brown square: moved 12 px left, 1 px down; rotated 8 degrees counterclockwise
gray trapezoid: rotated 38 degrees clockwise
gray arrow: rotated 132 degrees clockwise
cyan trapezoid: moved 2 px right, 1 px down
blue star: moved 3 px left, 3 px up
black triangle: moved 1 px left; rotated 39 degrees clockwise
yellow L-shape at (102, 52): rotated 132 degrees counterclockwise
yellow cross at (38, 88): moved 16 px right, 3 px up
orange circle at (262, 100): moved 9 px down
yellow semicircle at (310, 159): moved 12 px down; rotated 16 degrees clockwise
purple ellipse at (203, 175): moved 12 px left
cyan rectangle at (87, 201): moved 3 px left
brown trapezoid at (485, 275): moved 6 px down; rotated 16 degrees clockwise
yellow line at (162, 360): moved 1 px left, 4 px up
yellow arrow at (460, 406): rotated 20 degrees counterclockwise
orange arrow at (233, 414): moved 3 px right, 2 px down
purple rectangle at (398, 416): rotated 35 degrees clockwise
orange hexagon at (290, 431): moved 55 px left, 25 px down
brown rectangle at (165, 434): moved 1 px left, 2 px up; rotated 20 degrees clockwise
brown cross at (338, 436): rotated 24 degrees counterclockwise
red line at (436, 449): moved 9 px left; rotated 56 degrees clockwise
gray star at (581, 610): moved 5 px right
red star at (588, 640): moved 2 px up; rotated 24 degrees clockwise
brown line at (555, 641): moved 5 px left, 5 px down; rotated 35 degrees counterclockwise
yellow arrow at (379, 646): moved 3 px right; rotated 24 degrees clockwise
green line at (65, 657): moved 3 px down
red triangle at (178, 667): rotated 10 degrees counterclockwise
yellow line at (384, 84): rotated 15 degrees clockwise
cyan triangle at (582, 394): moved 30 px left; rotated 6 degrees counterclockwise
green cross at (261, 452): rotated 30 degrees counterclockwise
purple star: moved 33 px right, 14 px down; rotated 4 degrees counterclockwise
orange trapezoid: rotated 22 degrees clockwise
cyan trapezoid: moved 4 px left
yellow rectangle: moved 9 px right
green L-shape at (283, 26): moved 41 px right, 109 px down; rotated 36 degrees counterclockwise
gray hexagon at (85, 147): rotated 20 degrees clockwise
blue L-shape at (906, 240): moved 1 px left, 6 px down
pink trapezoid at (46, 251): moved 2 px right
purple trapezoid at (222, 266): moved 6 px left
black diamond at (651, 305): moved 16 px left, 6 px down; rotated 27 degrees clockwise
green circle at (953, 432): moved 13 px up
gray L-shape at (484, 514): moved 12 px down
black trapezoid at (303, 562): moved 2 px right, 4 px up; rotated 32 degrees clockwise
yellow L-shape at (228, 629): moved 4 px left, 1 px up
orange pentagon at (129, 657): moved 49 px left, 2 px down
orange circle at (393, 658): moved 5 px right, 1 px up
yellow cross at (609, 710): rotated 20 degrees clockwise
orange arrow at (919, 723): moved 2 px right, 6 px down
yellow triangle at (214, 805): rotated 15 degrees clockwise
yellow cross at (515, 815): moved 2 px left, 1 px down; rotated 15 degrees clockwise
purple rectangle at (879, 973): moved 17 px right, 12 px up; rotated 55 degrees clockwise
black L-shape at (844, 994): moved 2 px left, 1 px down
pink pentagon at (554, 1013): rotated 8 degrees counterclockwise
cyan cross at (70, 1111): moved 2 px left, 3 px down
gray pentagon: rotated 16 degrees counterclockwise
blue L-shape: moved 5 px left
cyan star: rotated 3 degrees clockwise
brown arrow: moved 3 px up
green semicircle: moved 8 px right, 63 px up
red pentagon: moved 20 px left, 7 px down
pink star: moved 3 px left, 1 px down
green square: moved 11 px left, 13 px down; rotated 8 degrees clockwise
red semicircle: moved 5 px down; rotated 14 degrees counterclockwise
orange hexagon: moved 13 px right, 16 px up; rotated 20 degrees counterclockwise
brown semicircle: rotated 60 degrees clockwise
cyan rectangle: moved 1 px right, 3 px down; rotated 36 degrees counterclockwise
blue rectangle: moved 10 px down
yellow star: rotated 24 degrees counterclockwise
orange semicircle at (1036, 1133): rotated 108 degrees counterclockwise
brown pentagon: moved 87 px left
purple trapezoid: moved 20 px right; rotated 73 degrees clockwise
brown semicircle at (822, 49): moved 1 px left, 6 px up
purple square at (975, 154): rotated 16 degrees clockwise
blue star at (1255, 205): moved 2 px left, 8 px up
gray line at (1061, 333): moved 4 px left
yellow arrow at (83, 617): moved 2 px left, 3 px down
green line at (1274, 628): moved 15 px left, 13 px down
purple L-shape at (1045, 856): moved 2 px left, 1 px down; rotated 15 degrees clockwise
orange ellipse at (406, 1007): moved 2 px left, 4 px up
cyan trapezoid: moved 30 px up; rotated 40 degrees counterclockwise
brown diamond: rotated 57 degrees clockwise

####################

In this exercise, give every record above again exactly.

brown square: moved 12 px left, 1 px down; rotated 8 degrees counterclockwise
gray trapezoid: rotated 38 degrees clockwise
gray arrow: rotated 132 degrees clockwise
cyan trapezoid: moved 2 px right, 1 px down
blue star: moved 3 px left, 3 px up
black triangle: moved 1 px left; rotated 39 degrees clockwise
yellow L-shape at (102, 52): rotated 132 degrees counterclockwise
yellow cross at (38, 88): moved 16 px right, 3 px up
orange circle at (262, 100): moved 9 px down
yellow semicircle at (310, 159): moved 12 px down; rotated 16 degrees clockwise
purple ellipse at (203, 175): moved 12 px left
cyan rectangle at (87, 201): moved 3 px left
brown trapezoid at (485, 275): moved 6 px down; rotated 16 degrees clockwise
yellow line at (162, 360): moved 1 px left, 4 px up
yellow arrow at (460, 406): rotated 20 degrees counterclockwise
orange arrow at (233, 414): moved 3 px right, 2 px down
purple rectangle at (398, 416): rotated 35 degrees clockwise
orange hexagon at (290, 431): moved 55 px left, 25 px down
brown rectangle at (165, 434): moved 1 px left, 2 px up; rotated 20 degrees clockwise
brown cross at (338, 436): rotated 24 degrees counterclockwise
red line at (436, 449): moved 9 px left; rotated 56 degrees clockwise
gray star at (581, 610): moved 5 px right
red star at (588, 640): moved 2 px up; rotated 24 degrees clockwise
brown line at (555, 641): moved 5 px left, 5 px down; rotated 35 degrees counterclockwise
yellow arrow at (379, 646): moved 3 px right; rotated 24 degrees clockwise
green line at (65, 657): moved 3 px down
red triangle at (178, 667): rotated 10 degrees counterclockwise
yellow line at (384, 84): rotated 15 degrees clockwise
cyan triangle at (582, 394): moved 30 px left; rotated 6 degrees counterclockwise
green cross at (261, 452): rotated 30 degrees counterclockwise
purple star: moved 33 px right, 14 px down; rotated 4 degrees counterclockwise
orange trapezoid: rotated 22 degrees clockwise
cyan trapezoid: moved 4 px left
yellow rectangle: moved 9 px right
green L-shape at (283, 26): moved 41 px right, 109 px down; rotated 36 degrees counterclockwise
gray hexagon at (85, 147): rotated 20 degrees clockwise
blue L-shape at (906, 240): moved 1 px left, 6 px down
pink trapezoid at (46, 251): moved 2 px right
purple trapezoid at (222, 266): moved 6 px left
black diamond at (651, 305): moved 16 px left, 6 px down; rotated 27 degrees clockwise
green circle at (953, 432): moved 13 px up
gray L-shape at (484, 514): moved 12 px down
black trapezoid at (303, 562): moved 2 px right, 4 px up; rotated 32 degrees clockwise
yellow L-shape at (228, 629): moved 4 px left, 1 px up
orange pentagon at (129, 657): moved 49 px left, 2 px down
orange circle at (393, 658): moved 5 px right, 1 px up
yellow cross at (609, 710): rotated 20 degrees clockwise
orange arrow at (919, 723): moved 2 px right, 6 px down
yellow triangle at (214, 805): rotated 15 degrees clockwise
yellow cross at (515, 815): moved 2 px left, 1 px down; rotated 15 degrees clockwise
purple rectangle at (879, 973): moved 17 px right, 12 px up; rotated 55 degrees clockwise
black L-shape at (844, 994): moved 2 px left, 1 px down
pink pentagon at (554, 1013): rotated 8 degrees counterclockwise
cyan cross at (70, 1111): moved 2 px left, 3 px down
gray pentagon: rotated 16 degrees counterclockwise
blue L-shape: moved 5 px left
cyan star: rotated 3 degrees clockwise
brown arrow: moved 3 px up
green semicircle: moved 8 px right, 63 px up
red pentagon: moved 20 px left, 7 px down
pink star: moved 3 px left, 1 px down
green square: moved 11 px left, 13 px down; rotated 8 degrees clockwise
red semicircle: moved 5 px down; rotated 14 degrees counterclockwise
orange hexagon: moved 13 px right, 16 px up; rotated 20 degrees counterclockwise
brown semicircle: rotated 60 degrees clockwise
cyan rectangle: moved 1 px right, 3 px down; rotated 36 degrees counterclockwise
blue rectangle: moved 10 px down
yellow star: rotated 24 degrees counterclockwise
orange semicircle at (1036, 1133): rotated 108 degrees counterclockwise
brown pentagon: moved 87 px left
purple trapezoid: moved 20 px right; rotated 73 degrees clockwise
brown semicircle at (822, 49): moved 1 px left, 6 px up
purple square at (975, 154): rotated 16 degrees clockwise
blue star at (1255, 205): moved 2 px left, 8 px up
gray line at (1061, 333): moved 4 px left
yellow arrow at (83, 617): moved 2 px left, 3 px down
green line at (1274, 628): moved 15 px left, 13 px down
purple L-shape at (1045, 856): moved 2 px left, 1 px down; rotated 15 degrees clockwise
orange ellipse at (406, 1007): moved 2 px left, 4 px up
cyan trapezoid: moved 30 px up; rotated 40 degrees counterclockwise
brown diamond: rotated 57 degrees clockwise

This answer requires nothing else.